- [Aim]: Copy out the part of the records that opens with the line containing "Trace the roads" and closes with the line containing "road 3 (unclassified): [(511,224),(373,256)]", please, keeping each line identical.

- [Material for this task]:

--*--

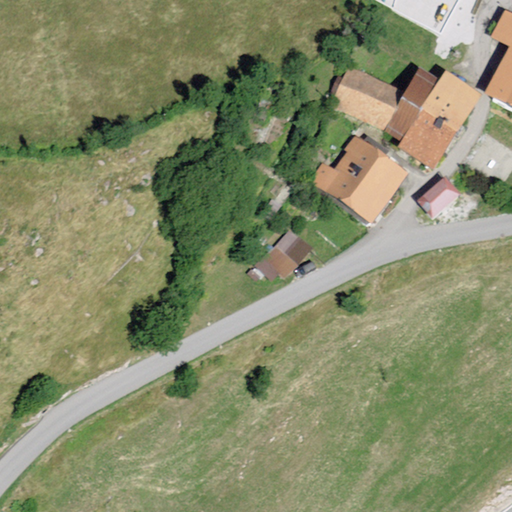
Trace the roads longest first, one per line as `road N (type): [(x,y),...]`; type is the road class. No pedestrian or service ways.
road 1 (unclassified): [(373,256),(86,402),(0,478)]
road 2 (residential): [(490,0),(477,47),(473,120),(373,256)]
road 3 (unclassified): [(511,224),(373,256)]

--*--

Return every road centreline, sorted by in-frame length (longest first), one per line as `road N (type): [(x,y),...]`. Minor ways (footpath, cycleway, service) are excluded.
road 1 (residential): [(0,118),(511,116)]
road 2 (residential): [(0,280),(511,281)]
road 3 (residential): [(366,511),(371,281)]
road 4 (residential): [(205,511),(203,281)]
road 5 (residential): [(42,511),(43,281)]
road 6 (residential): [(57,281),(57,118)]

--*--

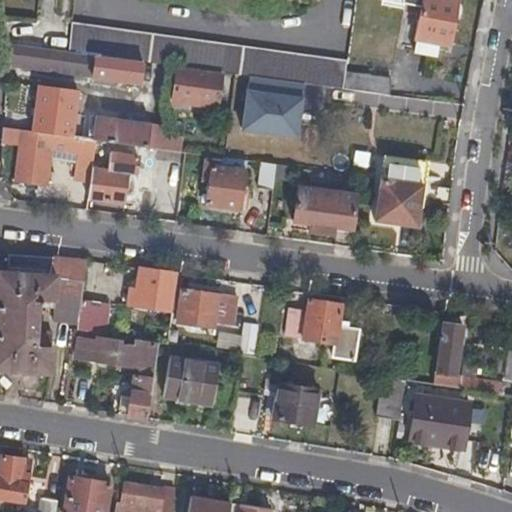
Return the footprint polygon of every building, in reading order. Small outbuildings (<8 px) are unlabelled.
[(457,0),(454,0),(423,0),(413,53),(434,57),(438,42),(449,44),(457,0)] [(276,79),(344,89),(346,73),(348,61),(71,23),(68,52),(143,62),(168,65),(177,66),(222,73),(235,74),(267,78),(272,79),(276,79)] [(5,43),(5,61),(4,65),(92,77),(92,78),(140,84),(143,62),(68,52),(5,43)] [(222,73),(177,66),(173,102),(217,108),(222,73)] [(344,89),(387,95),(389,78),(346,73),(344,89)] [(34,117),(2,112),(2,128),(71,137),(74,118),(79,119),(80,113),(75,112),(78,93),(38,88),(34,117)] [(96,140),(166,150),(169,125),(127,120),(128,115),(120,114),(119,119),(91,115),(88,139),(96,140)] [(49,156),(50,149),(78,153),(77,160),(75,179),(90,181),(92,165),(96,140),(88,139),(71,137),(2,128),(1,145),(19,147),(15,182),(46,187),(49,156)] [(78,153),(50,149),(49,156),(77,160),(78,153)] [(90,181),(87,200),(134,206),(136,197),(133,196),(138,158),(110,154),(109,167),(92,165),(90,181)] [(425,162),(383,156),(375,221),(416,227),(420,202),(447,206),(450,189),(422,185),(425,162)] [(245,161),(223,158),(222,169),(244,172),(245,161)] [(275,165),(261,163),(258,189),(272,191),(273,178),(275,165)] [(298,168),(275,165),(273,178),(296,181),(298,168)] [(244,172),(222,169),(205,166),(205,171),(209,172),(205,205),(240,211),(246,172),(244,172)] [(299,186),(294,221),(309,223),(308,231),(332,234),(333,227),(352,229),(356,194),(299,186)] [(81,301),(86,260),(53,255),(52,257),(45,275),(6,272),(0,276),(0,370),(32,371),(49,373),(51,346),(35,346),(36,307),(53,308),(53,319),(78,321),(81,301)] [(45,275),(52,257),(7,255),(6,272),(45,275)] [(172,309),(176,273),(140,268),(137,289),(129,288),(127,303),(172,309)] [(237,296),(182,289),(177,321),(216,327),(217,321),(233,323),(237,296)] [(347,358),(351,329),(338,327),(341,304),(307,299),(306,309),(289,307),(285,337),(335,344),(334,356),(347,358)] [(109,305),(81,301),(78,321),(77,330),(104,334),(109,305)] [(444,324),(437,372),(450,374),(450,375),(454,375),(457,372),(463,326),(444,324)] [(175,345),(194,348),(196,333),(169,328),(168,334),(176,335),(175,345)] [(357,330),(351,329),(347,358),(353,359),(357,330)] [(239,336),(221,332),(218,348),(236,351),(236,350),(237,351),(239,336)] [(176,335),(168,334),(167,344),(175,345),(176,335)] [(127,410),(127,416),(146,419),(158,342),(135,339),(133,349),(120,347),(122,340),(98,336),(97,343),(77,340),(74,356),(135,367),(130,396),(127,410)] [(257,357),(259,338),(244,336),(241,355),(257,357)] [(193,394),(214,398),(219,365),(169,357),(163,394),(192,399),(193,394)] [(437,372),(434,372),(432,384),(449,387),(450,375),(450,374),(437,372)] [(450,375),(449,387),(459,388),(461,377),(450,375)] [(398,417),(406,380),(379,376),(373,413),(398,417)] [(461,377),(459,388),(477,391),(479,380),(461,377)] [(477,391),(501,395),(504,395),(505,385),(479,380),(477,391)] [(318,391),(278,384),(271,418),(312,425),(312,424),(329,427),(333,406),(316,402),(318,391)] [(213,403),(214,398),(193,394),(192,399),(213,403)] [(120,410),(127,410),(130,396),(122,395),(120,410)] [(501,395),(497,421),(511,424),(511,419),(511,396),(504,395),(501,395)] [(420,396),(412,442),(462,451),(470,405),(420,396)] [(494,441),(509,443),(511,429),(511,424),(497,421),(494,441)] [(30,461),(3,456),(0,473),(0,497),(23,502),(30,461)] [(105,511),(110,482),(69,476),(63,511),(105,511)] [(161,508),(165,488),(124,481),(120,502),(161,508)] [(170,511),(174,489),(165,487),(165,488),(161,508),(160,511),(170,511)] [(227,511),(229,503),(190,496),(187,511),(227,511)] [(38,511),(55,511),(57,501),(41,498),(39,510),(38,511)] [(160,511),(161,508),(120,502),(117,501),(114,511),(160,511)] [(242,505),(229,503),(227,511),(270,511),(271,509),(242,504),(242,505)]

--*--

- [Final result]:
Trace the roads longest first, one per line as `road N (type): [(x,y),...]`; type is the road class. No pedestrian or service ways.
road 1 (unclassified): [(373,256),(86,402),(0,478)]
road 2 (residential): [(490,0),(477,47),(473,120),(373,256)]
road 3 (unclassified): [(511,224),(373,256)]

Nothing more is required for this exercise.